What you will do:
Look through the records below for the line with "C7: 1000uF (plus" and the line with "V2: 12V (plus", then return those lines and all lines between, exactly.

Given data:
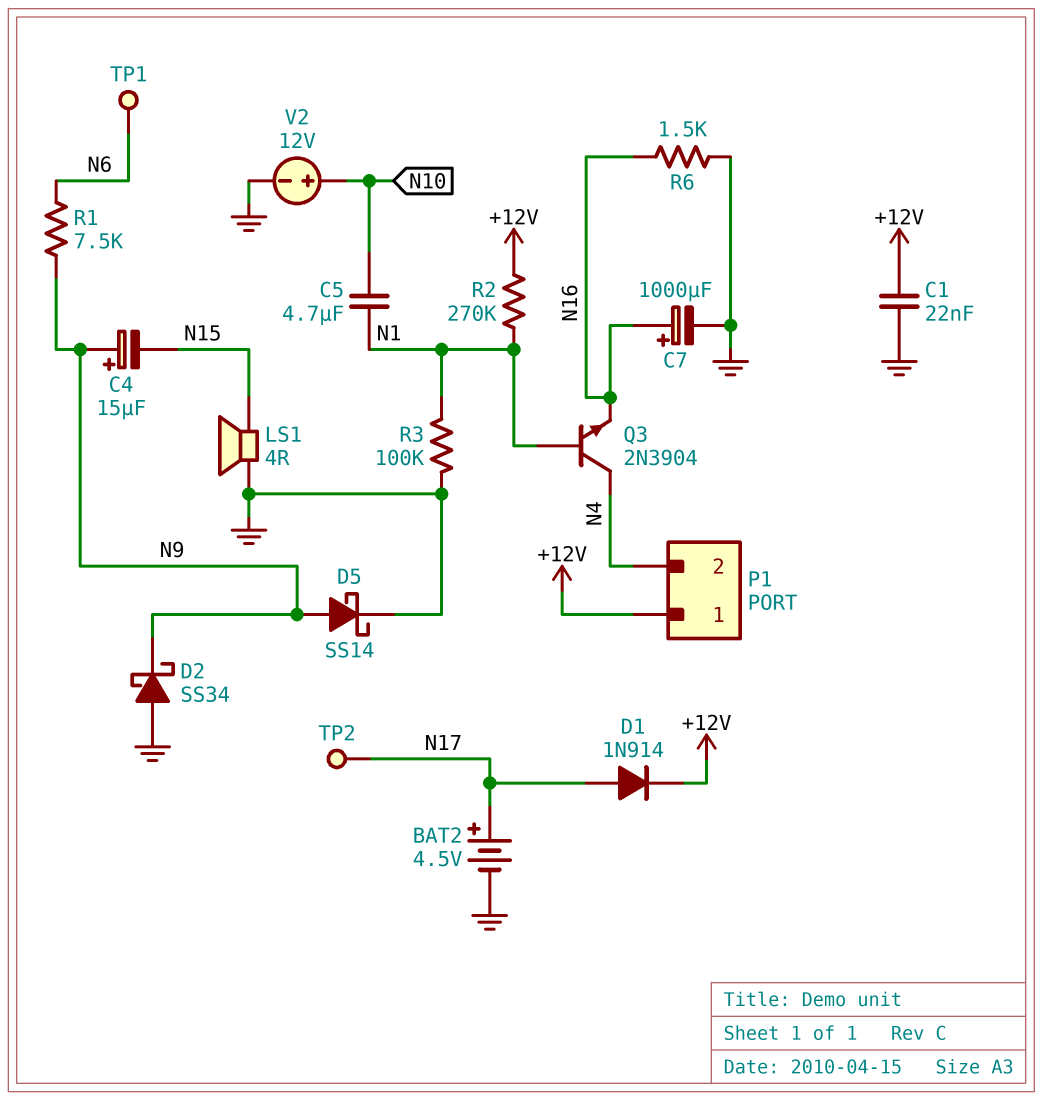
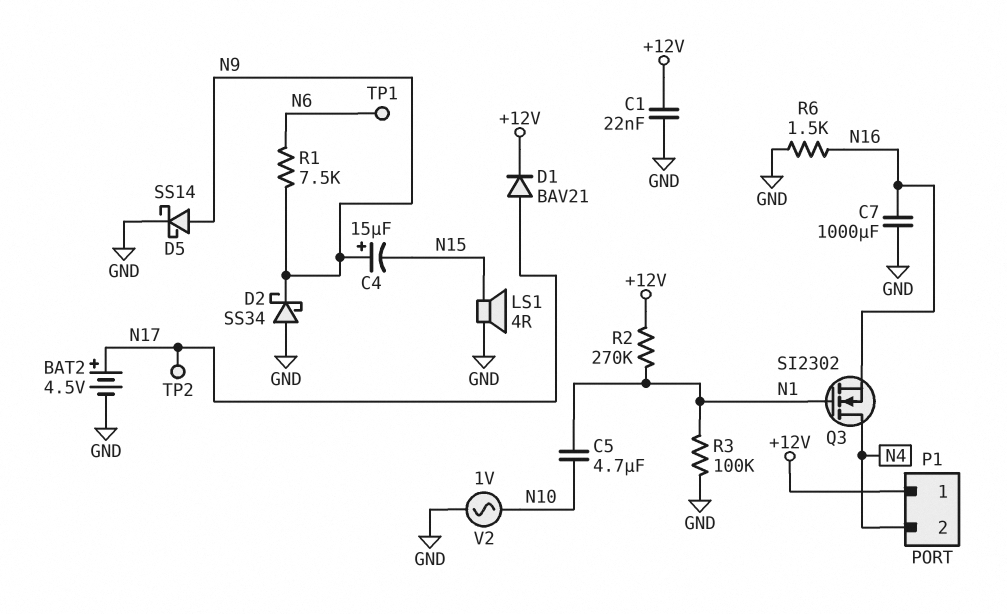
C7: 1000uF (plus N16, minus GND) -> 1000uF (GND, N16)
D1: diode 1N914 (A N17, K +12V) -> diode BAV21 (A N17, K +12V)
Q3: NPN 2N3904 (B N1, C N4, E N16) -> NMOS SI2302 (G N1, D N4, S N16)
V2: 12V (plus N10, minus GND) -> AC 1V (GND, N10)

--

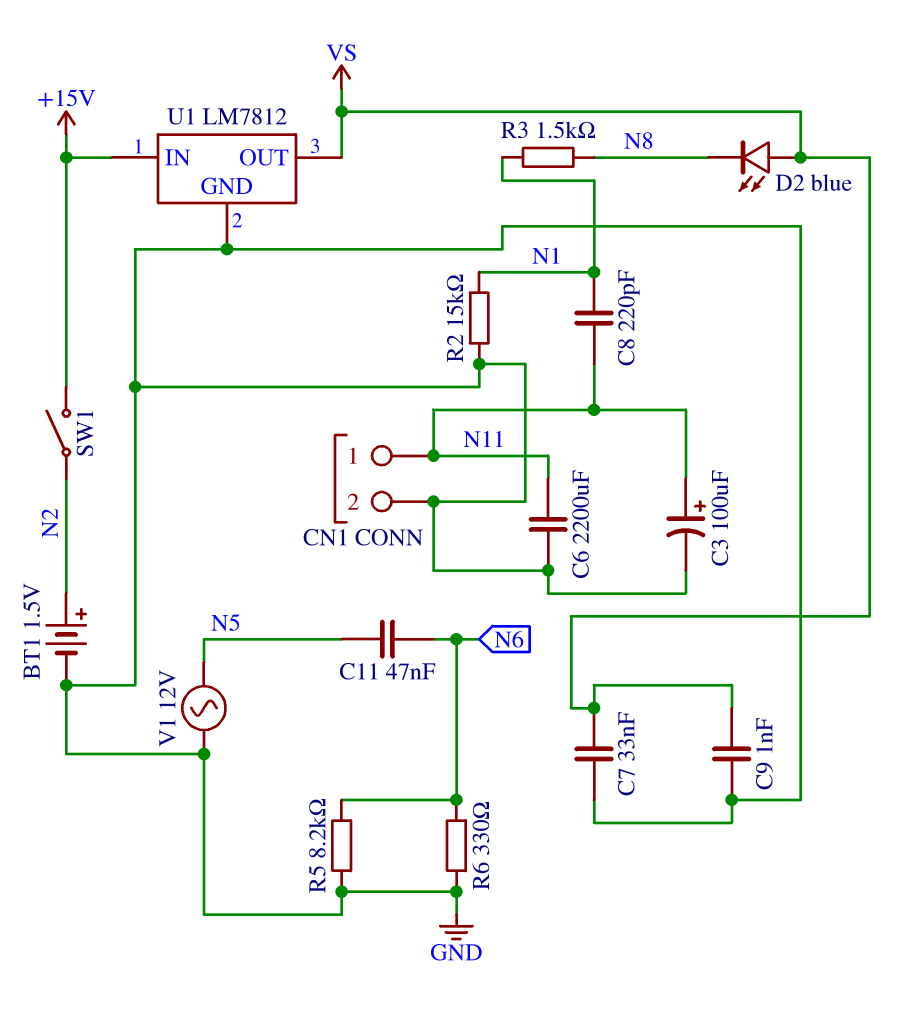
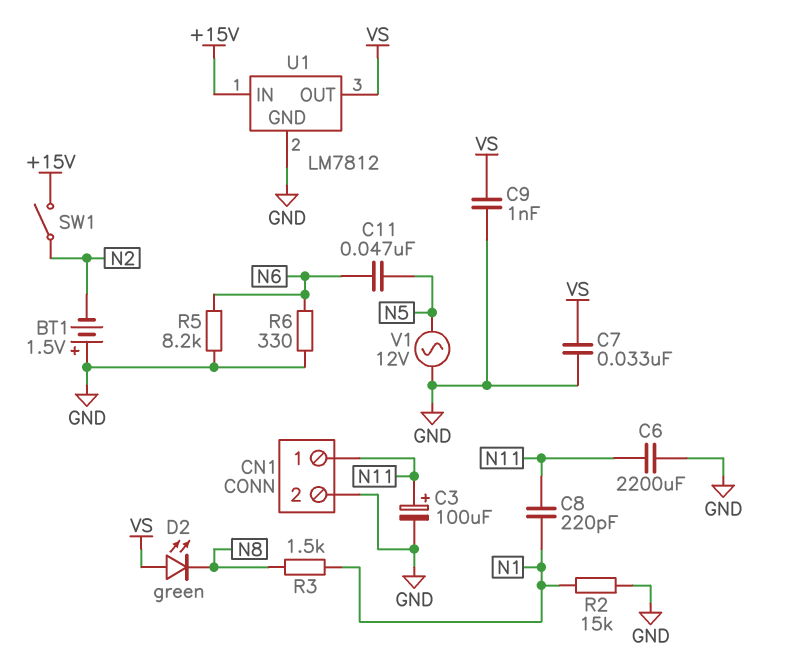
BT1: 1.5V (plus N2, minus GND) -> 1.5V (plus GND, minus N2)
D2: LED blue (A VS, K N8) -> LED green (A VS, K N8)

---

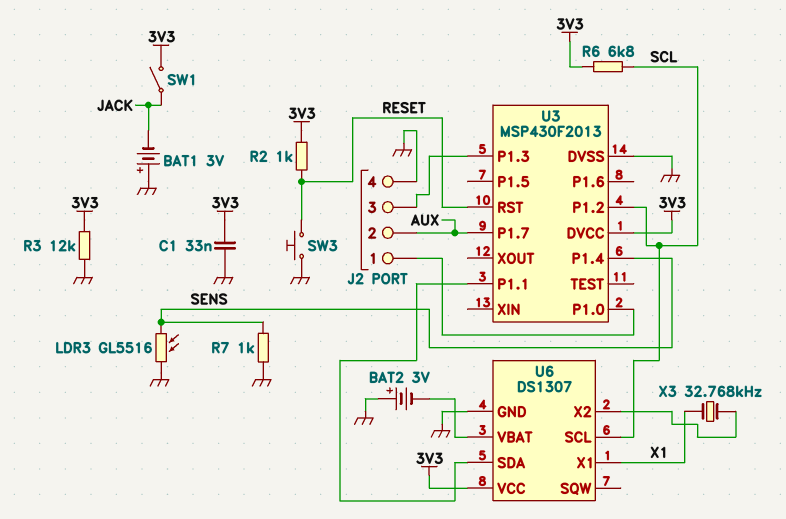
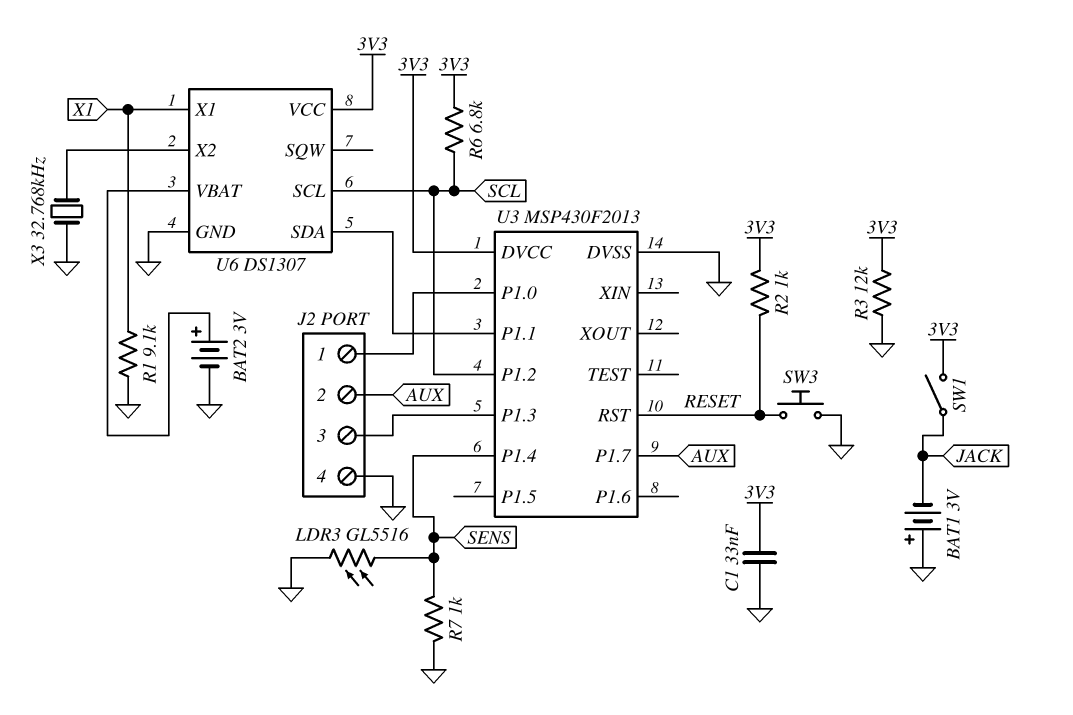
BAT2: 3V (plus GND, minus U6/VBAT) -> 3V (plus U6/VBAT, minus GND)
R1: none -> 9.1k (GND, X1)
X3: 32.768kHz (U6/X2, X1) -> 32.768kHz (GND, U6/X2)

Expected answer:
C7: 1000uF (plus N16, minus GND) -> 1000uF (GND, N16)
D1: diode 1N914 (A N17, K +12V) -> diode BAV21 (A N17, K +12V)
Q3: NPN 2N3904 (B N1, C N4, E N16) -> NMOS SI2302 (G N1, D N4, S N16)
V2: 12V (plus N10, minus GND) -> AC 1V (GND, N10)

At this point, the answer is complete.